:: About this task ::
Pull each line holding the word "gris" from the data.

:: Supplied material ::
=-=-=

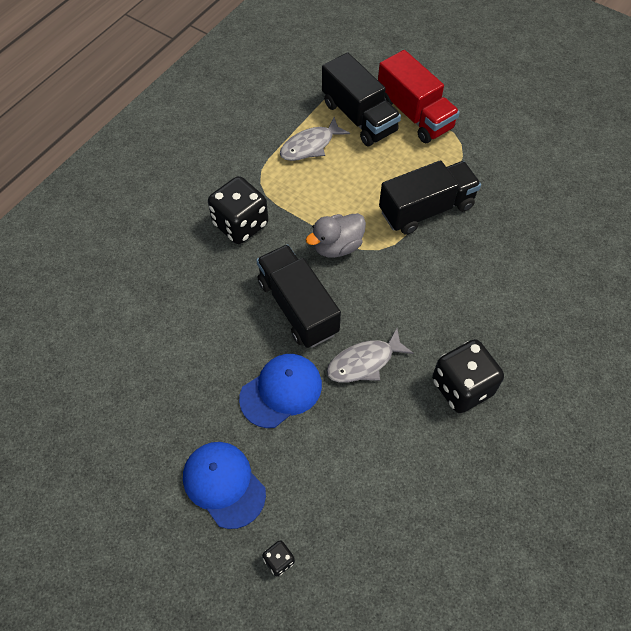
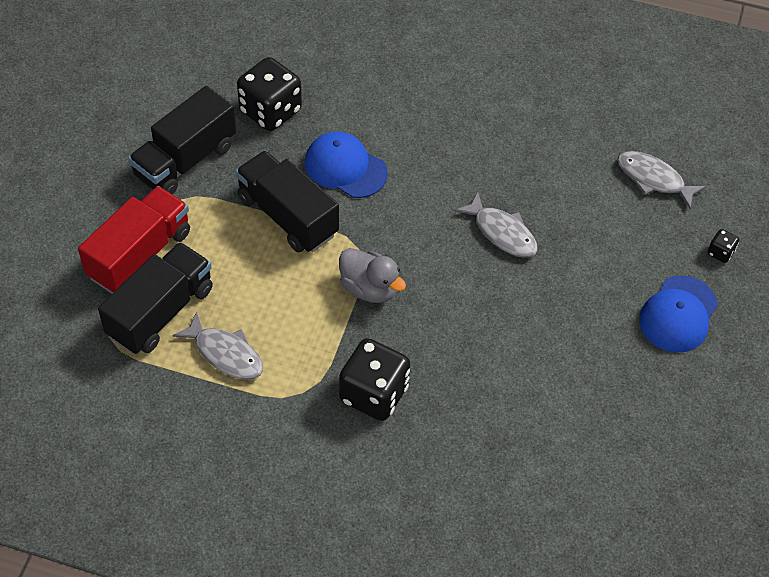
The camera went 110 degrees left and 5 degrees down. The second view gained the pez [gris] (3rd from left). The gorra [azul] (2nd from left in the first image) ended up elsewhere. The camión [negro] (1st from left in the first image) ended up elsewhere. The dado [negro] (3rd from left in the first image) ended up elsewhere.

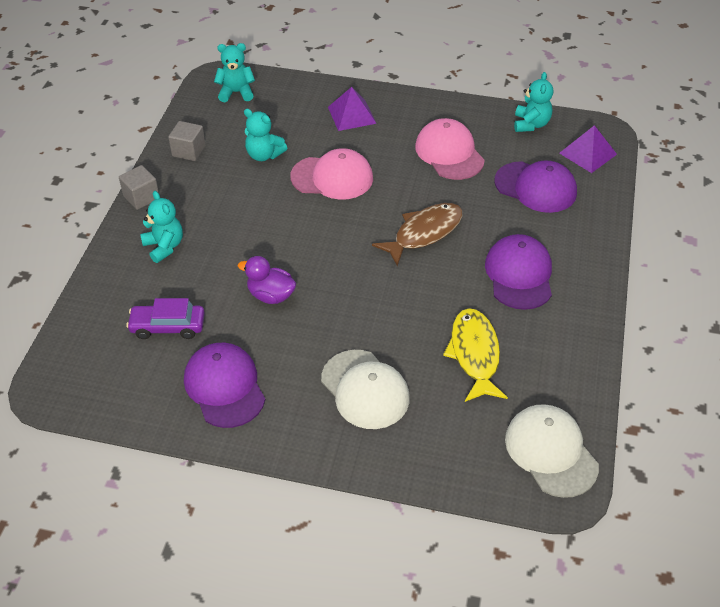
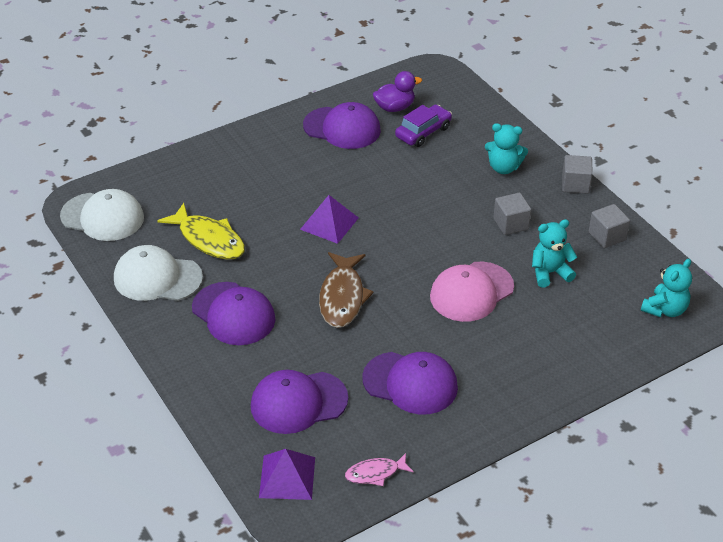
The camera went 135 degrees right and 5 degrees down. The second view gained the cubo [gris] (1st from left). The pato [morado] ended up elsewhere. The gorra [blanco] (1st from left in the first image) ended up elsewhere. The pirámide [morado] (1st from left in the first image) ended up elsewhere. Where the osito [turquesa] (4th from left) stood, the pez [rosa] came to stand. What was the gorra [rosa] (2nd from left) turned into the gorra [morado] (4th from left).

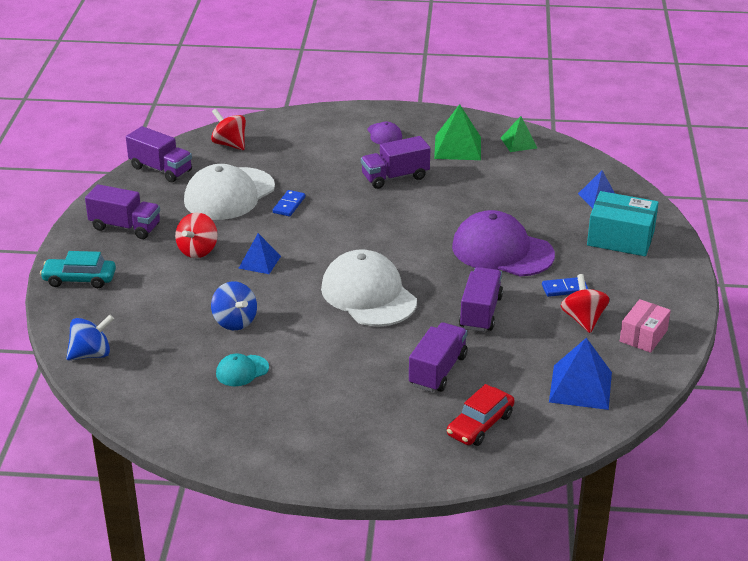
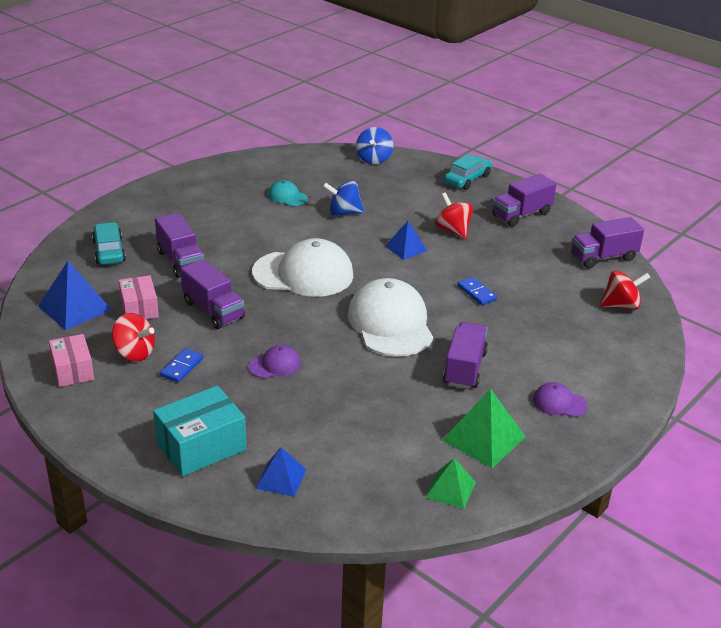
The camera went 125 degrees right and 0 degrees up. The second view gained the caja [rosa] (2nd from left). The gorra [blanco] (1st from left in the first image) ended up elsewhere. What was the coche [rojo] turned into the coche [turquesa] (1st from left). The gorra [turquesa] ended up facing another way, 60 degrees counterclockwise from before. The size of the gorra [morado] (2nd from left in the first image) changed by a factor of 0.46.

=-=-=

:: Answer to the exercise ::
The camera went 110 degrees left and 5 degrees down. The second view gained the pez [gris] (3rd from left). The gorra [azul] (2nd from left in the first image) ended up elsewhere. The camión [negro] (1st from left in the first image) ended up elsewhere. The dado [negro] (3rd from left in the first image) ended up elsewhere.
The camera went 135 degrees right and 5 degrees down. The second view gained the cubo [gris] (1st from left). The pato [morado] ended up elsewhere. The gorra [blanco] (1st from left in the first image) ended up elsewhere. The pirámide [morado] (1st from left in the first image) ended up elsewhere. Where the osito [turquesa] (4th from left) stood, the pez [rosa] came to stand. What was the gorra [rosa] (2nd from left) turned into the gorra [morado] (4th from left).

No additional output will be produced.